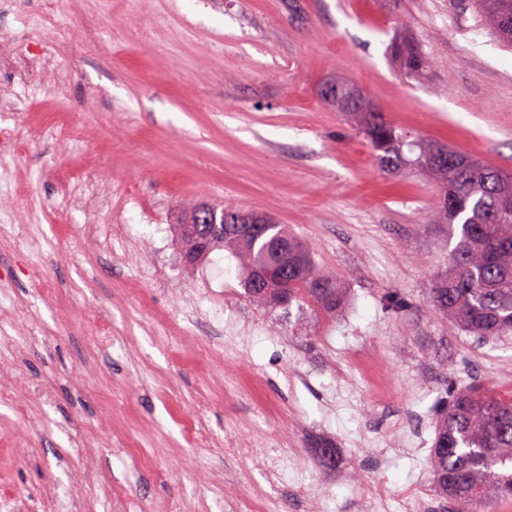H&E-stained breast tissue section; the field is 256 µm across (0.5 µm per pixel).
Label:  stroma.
Segmentation results:
<instances>
[{
    "label": "stroma",
    "mask_w": 512,
    "mask_h": 512,
    "mask_svg": "<svg viewBox=\"0 0 512 512\" xmlns=\"http://www.w3.org/2000/svg\"><path fill=\"white\" fill-rule=\"evenodd\" d=\"M405 28L431 62L420 79L391 52ZM28 45V82L0 73V122L23 136L0 154V221L24 227L0 238V497L410 512L416 496L437 512V408L457 383L512 388V336L479 343L431 315L448 265L436 185L381 170L321 89L345 79L407 132L512 170V47L471 0H12L0 55ZM190 199L305 240L345 292L336 318L252 305L227 251L184 263ZM227 307L244 335H225ZM239 436L257 455L225 448Z\"/></svg>",
    "instance_id": "1"
}]
</instances>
——
> _Task to complete_: Reproduce each line of the records exactly, and omit every picture.

> _Solution to the exercise_:
H&E-stained breast tissue section; the field is 256 µm across (0.5 µm per pixel).
Label:  stroma.
Segmentation results:
<instances>
[{
    "label": "stroma",
    "mask_w": 512,
    "mask_h": 512,
    "mask_svg": "<svg viewBox=\"0 0 512 512\" xmlns=\"http://www.w3.org/2000/svg\"><path fill=\"white\" fill-rule=\"evenodd\" d=\"M405 28L431 62L420 79L391 52ZM28 45V82L0 73V122L23 136L0 154V221L24 227L0 238V497L410 512L416 496L437 512V408L457 383L512 388V336L479 343L431 315L448 265L436 185L381 170L321 89L345 79L407 132L512 170V47L471 0H12L0 55ZM190 199L305 240L345 292L336 318L252 305L227 251L184 263ZM227 307L244 335H225ZM239 436L257 455L225 448Z\"/></svg>",
    "instance_id": "1"
}]
</instances>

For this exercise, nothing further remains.